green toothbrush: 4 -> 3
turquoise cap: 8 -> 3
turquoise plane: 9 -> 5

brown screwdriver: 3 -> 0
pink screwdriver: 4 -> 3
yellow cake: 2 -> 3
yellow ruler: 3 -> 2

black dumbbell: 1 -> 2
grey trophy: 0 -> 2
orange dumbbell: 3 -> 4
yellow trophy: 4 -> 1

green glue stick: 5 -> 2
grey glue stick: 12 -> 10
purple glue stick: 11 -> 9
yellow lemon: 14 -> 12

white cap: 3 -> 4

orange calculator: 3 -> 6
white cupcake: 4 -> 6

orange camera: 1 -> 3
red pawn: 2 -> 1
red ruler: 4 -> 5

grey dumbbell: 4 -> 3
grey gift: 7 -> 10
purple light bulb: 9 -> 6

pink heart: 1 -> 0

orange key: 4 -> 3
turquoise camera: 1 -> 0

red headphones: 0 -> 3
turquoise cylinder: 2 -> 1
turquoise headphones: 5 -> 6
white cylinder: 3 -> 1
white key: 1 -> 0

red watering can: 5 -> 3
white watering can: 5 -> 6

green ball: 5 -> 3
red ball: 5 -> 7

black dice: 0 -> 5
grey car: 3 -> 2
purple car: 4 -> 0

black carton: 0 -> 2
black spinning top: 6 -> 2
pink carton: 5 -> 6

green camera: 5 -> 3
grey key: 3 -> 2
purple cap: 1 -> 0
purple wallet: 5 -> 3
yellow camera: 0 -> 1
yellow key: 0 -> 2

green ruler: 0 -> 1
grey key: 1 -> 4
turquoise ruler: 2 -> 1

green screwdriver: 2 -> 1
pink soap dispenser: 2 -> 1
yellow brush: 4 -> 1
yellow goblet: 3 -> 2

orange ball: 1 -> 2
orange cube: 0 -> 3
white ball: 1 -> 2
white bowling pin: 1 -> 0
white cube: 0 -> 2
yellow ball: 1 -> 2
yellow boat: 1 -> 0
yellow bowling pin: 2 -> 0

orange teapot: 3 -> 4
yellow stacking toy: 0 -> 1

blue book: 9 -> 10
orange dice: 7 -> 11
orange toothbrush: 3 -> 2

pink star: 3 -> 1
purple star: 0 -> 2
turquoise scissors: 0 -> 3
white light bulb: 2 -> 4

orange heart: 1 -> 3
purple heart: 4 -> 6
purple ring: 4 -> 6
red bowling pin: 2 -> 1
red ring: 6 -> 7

○ ○ ○ ○ ○ ○ ○

Work instruction -> Transcribe exactly the line containing "red watering can: 5 -> 3" and all remaining lines of the material, ending with the last one.

Response to this task ->
red watering can: 5 -> 3
white watering can: 5 -> 6

green ball: 5 -> 3
red ball: 5 -> 7

black dice: 0 -> 5
grey car: 3 -> 2
purple car: 4 -> 0

black carton: 0 -> 2
black spinning top: 6 -> 2
pink carton: 5 -> 6

green camera: 5 -> 3
grey key: 3 -> 2
purple cap: 1 -> 0
purple wallet: 5 -> 3
yellow camera: 0 -> 1
yellow key: 0 -> 2

green ruler: 0 -> 1
grey key: 1 -> 4
turquoise ruler: 2 -> 1

green screwdriver: 2 -> 1
pink soap dispenser: 2 -> 1
yellow brush: 4 -> 1
yellow goblet: 3 -> 2

orange ball: 1 -> 2
orange cube: 0 -> 3
white ball: 1 -> 2
white bowling pin: 1 -> 0
white cube: 0 -> 2
yellow ball: 1 -> 2
yellow boat: 1 -> 0
yellow bowling pin: 2 -> 0

orange teapot: 3 -> 4
yellow stacking toy: 0 -> 1

blue book: 9 -> 10
orange dice: 7 -> 11
orange toothbrush: 3 -> 2

pink star: 3 -> 1
purple star: 0 -> 2
turquoise scissors: 0 -> 3
white light bulb: 2 -> 4

orange heart: 1 -> 3
purple heart: 4 -> 6
purple ring: 4 -> 6
red bowling pin: 2 -> 1
red ring: 6 -> 7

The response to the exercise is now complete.